Exercise directions: When the line containing "camera: 50 degrees left, 0 degrees up" is reached, include it and end there; set down verbatim every line before it, starting at the top of the records.

Data supplied:
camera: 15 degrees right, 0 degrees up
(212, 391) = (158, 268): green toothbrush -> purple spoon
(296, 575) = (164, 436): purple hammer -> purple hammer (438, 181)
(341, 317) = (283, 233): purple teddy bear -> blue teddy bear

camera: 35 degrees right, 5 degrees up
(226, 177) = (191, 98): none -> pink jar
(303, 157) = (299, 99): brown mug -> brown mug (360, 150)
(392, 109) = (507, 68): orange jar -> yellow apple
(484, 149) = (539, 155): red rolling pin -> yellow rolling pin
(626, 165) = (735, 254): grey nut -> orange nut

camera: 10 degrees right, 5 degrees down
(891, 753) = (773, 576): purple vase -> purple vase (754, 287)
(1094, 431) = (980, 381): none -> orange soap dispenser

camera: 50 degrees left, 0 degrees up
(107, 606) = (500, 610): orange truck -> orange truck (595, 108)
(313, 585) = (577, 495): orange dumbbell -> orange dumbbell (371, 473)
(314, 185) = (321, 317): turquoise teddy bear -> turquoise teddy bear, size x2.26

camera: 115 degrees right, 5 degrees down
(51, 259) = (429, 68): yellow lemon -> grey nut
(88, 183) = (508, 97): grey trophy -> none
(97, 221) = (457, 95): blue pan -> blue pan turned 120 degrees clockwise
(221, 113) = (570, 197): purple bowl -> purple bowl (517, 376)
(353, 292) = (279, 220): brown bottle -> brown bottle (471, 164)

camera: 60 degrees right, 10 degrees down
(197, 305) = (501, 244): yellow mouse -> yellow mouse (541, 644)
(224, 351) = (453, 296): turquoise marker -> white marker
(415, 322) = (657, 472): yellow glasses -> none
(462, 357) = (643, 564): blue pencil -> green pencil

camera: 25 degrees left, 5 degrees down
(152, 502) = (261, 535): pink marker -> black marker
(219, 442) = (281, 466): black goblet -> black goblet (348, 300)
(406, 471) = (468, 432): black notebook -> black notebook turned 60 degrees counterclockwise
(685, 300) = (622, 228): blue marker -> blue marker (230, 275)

Written reply:
camera: 15 degrees right, 0 degrees up
(212, 391) = (158, 268): green toothbrush -> purple spoon
(296, 575) = (164, 436): purple hammer -> purple hammer (438, 181)
(341, 317) = (283, 233): purple teddy bear -> blue teddy bear

camera: 35 degrees right, 5 degrees up
(226, 177) = (191, 98): none -> pink jar
(303, 157) = (299, 99): brown mug -> brown mug (360, 150)
(392, 109) = (507, 68): orange jar -> yellow apple
(484, 149) = (539, 155): red rolling pin -> yellow rolling pin
(626, 165) = (735, 254): grey nut -> orange nut

camera: 10 degrees right, 5 degrees down
(891, 753) = (773, 576): purple vase -> purple vase (754, 287)
(1094, 431) = (980, 381): none -> orange soap dispenser

camera: 50 degrees left, 0 degrees up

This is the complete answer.